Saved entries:
* * * * * * *
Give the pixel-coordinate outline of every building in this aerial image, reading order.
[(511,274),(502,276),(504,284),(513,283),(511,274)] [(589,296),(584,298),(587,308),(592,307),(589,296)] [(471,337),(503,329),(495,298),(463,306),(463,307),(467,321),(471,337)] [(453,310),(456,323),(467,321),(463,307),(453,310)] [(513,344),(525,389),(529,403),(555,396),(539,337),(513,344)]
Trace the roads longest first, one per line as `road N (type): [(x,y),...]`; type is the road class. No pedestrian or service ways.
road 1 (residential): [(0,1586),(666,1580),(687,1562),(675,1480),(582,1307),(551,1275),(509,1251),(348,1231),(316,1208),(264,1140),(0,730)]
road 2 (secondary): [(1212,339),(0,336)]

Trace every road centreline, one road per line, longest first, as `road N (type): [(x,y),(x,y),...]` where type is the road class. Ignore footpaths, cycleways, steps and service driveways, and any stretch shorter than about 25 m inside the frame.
* * * * * * *
[Brief]:
This exercise requires all the entries to be written out again exactly.

[Answer to this exercise]:
Give the pixel-coordinate outline of every building in this aerial image, reading order.
[(511,274),(502,276),(504,284),(513,283),(511,274)] [(589,296),(584,298),(587,308),(592,307),(589,296)] [(471,337),(503,329),(495,298),(463,306),(463,307),(467,321),(471,337)] [(453,310),(456,323),(467,321),(463,307),(453,310)] [(513,344),(525,389),(529,403),(555,396),(539,337),(513,344)]
Trace the roads longest first, one per line as `road N (type): [(x,y),...]`; type is the road class. No pedestrian or service ways.
road 1 (residential): [(0,1586),(666,1580),(687,1562),(675,1480),(582,1307),(551,1275),(509,1251),(348,1231),(316,1208),(264,1140),(0,730)]
road 2 (secondary): [(1212,339),(0,336)]

Trace every road centreline, one road per line, longest first, as `road N (type): [(x,y),(x,y),...]` where type is the road class. Ignore footpaths, cycleways, steps and service driveways, and any stretch shorter than about 25 m inside the frame.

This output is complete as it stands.